#### EXERCISE BRIEF:
Reproduce only the stretch of entries below that begins at the first line and ends at the line holding "V3: AC 2V (+5V, GND)".

#### DATA SHOWN:
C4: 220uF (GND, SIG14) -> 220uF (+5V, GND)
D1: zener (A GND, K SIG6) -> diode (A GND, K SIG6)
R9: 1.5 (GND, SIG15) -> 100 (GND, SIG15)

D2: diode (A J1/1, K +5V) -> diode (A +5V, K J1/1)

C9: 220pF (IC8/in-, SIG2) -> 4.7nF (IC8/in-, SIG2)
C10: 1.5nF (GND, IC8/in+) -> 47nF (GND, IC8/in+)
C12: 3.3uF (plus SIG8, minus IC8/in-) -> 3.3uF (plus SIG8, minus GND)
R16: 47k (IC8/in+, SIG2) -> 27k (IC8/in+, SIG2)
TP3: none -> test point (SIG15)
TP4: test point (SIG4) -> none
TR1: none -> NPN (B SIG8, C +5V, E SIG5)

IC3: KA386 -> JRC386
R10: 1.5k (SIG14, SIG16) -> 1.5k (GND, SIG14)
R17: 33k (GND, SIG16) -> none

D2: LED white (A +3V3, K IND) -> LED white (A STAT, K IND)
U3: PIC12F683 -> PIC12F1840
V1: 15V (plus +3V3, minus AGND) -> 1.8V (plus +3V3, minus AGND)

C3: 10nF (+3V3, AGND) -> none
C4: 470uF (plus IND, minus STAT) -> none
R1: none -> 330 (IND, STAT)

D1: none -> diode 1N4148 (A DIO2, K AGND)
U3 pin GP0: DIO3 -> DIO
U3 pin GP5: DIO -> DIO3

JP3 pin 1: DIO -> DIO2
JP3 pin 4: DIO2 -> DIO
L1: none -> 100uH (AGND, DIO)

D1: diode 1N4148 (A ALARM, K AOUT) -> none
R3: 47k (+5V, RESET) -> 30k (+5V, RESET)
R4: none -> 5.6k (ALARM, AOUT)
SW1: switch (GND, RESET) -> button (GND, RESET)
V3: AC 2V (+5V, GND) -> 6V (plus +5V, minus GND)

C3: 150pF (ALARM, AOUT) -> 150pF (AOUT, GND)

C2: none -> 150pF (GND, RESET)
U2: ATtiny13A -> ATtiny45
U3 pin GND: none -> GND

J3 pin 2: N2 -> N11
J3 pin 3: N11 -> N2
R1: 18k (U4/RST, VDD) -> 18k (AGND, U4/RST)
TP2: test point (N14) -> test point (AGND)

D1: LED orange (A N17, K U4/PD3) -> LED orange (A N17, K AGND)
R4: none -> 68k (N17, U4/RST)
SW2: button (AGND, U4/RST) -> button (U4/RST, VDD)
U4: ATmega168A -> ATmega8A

#### TASK SOLUTION:
C4: 220uF (GND, SIG14) -> 220uF (+5V, GND)
D1: zener (A GND, K SIG6) -> diode (A GND, K SIG6)
R9: 1.5 (GND, SIG15) -> 100 (GND, SIG15)

D2: diode (A J1/1, K +5V) -> diode (A +5V, K J1/1)

C9: 220pF (IC8/in-, SIG2) -> 4.7nF (IC8/in-, SIG2)
C10: 1.5nF (GND, IC8/in+) -> 47nF (GND, IC8/in+)
C12: 3.3uF (plus SIG8, minus IC8/in-) -> 3.3uF (plus SIG8, minus GND)
R16: 47k (IC8/in+, SIG2) -> 27k (IC8/in+, SIG2)
TP3: none -> test point (SIG15)
TP4: test point (SIG4) -> none
TR1: none -> NPN (B SIG8, C +5V, E SIG5)

IC3: KA386 -> JRC386
R10: 1.5k (SIG14, SIG16) -> 1.5k (GND, SIG14)
R17: 33k (GND, SIG16) -> none

D2: LED white (A +3V3, K IND) -> LED white (A STAT, K IND)
U3: PIC12F683 -> PIC12F1840
V1: 15V (plus +3V3, minus AGND) -> 1.8V (plus +3V3, minus AGND)

C3: 10nF (+3V3, AGND) -> none
C4: 470uF (plus IND, minus STAT) -> none
R1: none -> 330 (IND, STAT)

D1: none -> diode 1N4148 (A DIO2, K AGND)
U3 pin GP0: DIO3 -> DIO
U3 pin GP5: DIO -> DIO3

JP3 pin 1: DIO -> DIO2
JP3 pin 4: DIO2 -> DIO
L1: none -> 100uH (AGND, DIO)

D1: diode 1N4148 (A ALARM, K AOUT) -> none
R3: 47k (+5V, RESET) -> 30k (+5V, RESET)
R4: none -> 5.6k (ALARM, AOUT)
SW1: switch (GND, RESET) -> button (GND, RESET)
V3: AC 2V (+5V, GND) -> 6V (plus +5V, minus GND)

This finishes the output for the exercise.